=== Dataset content ===
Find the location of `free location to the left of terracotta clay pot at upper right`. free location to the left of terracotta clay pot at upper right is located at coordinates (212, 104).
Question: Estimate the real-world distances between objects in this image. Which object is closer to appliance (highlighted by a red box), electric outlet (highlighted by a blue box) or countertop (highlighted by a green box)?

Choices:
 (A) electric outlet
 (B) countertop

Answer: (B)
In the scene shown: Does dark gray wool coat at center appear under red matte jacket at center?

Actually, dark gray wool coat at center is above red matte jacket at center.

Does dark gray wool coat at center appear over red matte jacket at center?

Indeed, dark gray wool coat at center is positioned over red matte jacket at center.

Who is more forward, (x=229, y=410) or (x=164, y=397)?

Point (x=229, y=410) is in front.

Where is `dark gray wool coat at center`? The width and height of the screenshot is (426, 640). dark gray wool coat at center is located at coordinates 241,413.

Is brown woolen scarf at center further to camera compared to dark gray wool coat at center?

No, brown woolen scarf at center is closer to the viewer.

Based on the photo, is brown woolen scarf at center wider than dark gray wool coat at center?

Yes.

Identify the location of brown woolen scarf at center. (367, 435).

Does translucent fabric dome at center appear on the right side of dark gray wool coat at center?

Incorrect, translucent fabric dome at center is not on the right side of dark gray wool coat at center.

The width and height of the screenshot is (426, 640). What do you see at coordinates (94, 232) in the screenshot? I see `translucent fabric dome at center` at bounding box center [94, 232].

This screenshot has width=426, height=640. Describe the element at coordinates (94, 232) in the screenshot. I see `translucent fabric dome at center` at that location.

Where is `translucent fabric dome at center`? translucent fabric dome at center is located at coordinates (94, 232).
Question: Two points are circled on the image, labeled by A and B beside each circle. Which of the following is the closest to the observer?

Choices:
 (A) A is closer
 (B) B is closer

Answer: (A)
===
=== Dataset content ===
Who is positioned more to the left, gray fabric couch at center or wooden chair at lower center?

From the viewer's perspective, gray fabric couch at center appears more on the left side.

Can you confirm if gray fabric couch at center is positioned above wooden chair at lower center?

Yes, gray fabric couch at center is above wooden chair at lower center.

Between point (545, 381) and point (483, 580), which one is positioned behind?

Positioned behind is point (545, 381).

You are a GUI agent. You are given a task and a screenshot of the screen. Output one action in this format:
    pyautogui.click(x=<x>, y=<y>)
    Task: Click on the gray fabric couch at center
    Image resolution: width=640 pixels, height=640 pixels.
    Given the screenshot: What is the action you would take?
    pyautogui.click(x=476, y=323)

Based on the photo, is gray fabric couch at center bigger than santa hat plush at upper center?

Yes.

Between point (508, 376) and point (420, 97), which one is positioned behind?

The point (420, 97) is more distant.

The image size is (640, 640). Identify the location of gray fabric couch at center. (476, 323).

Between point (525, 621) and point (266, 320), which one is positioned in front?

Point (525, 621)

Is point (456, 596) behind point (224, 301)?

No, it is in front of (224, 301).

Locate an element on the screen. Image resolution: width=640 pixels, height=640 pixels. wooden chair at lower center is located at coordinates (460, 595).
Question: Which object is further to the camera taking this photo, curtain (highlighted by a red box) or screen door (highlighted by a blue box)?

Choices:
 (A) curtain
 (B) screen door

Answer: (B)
===
## What the exercise asks
How many of the lines above contain the word "matte"? Reply with the number only.

## Solution to this problem
4